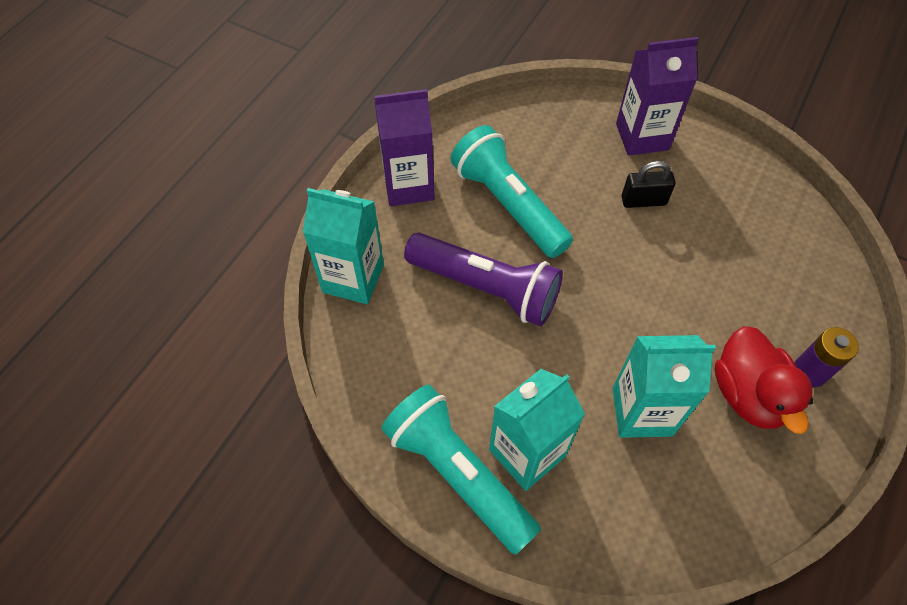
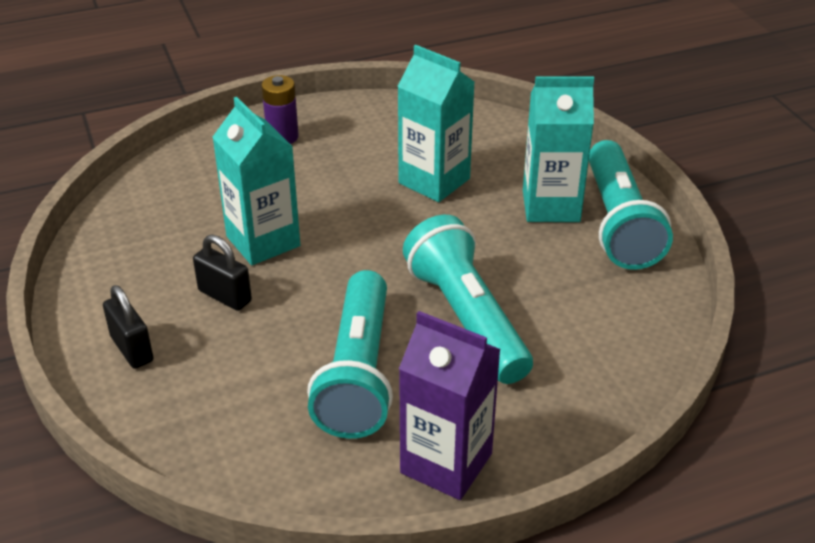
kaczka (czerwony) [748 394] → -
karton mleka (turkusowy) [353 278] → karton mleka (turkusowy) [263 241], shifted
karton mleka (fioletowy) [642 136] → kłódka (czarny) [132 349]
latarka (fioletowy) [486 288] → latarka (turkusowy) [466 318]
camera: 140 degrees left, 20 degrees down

- **Work required**:
Only an exact copy of the records counts as an answer. Leave out the images.

- **Solution for this exercise**:
kaczka (czerwony) [748 394] → -
karton mleka (turkusowy) [353 278] → karton mleka (turkusowy) [263 241], shifted
karton mleka (fioletowy) [642 136] → kłódka (czarny) [132 349]
latarka (fioletowy) [486 288] → latarka (turkusowy) [466 318]
camera: 140 degrees left, 20 degrees down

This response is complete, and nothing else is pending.